**Dati forniti:**

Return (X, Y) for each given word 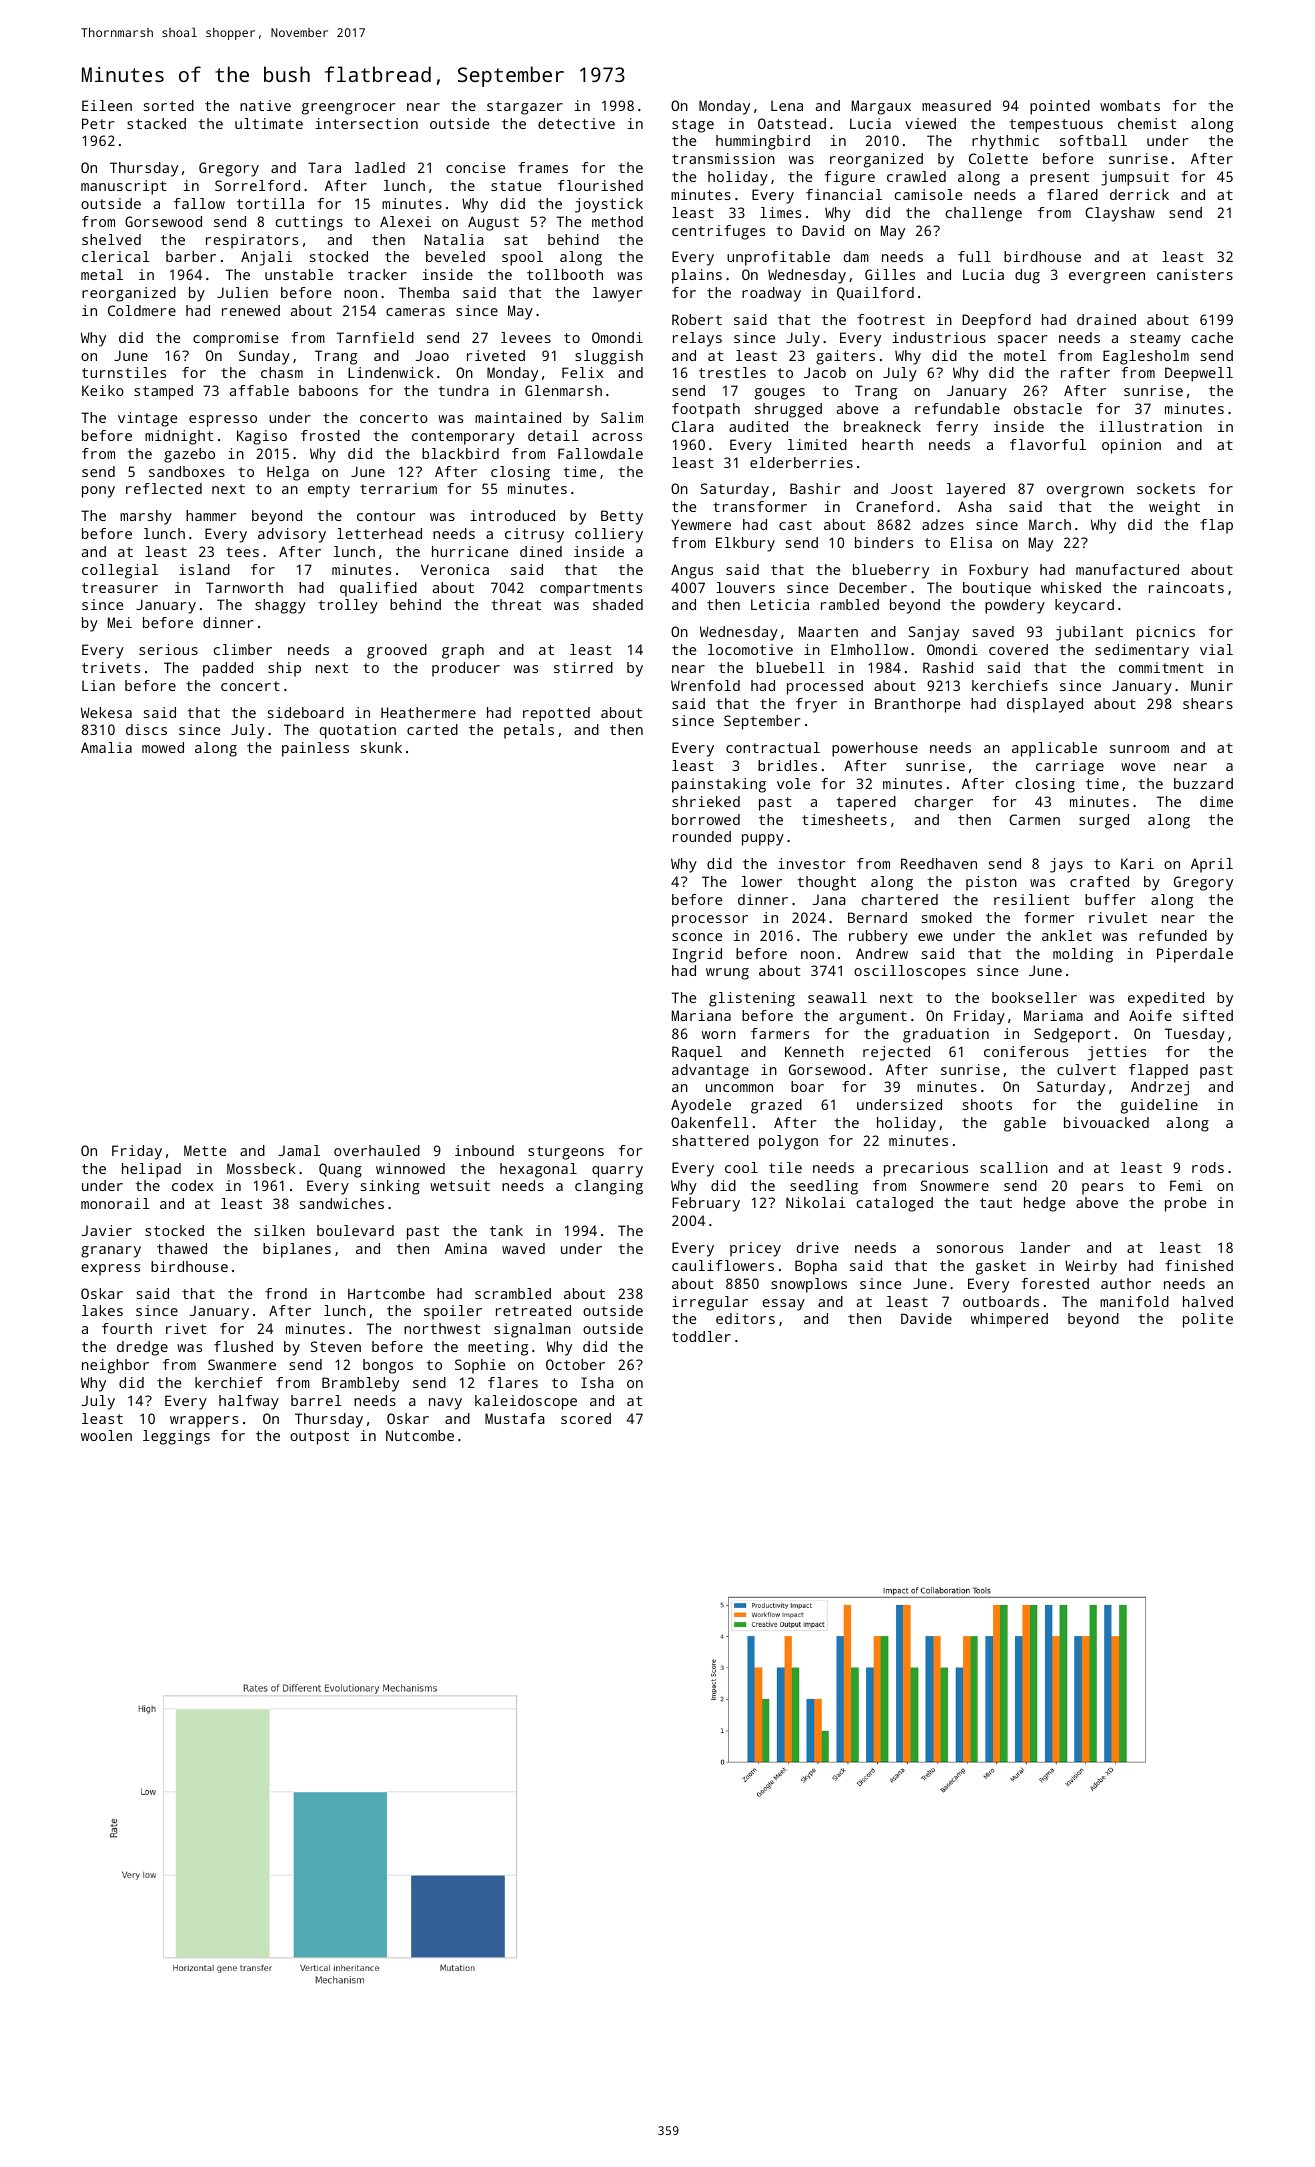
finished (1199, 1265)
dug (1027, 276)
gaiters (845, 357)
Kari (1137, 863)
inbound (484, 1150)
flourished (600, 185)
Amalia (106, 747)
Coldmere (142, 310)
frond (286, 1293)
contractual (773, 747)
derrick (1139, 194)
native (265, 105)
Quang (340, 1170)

**Descrizione del compito:** Trascriva nuovamente la parte delle righe che inizia con la riga contenente "inbound (484, 1150)" e arriva fino all'ultima riga, rinominando "Amalia" in "Amelia" e lasciando invariato tutto il resto.

**La risposta:**
inbound (484, 1150)
flourished (600, 185)
Amelia (106, 747)
Coldmere (142, 310)
frond (286, 1293)
contractual (773, 747)
derrick (1139, 194)
native (265, 105)
Quang (340, 1170)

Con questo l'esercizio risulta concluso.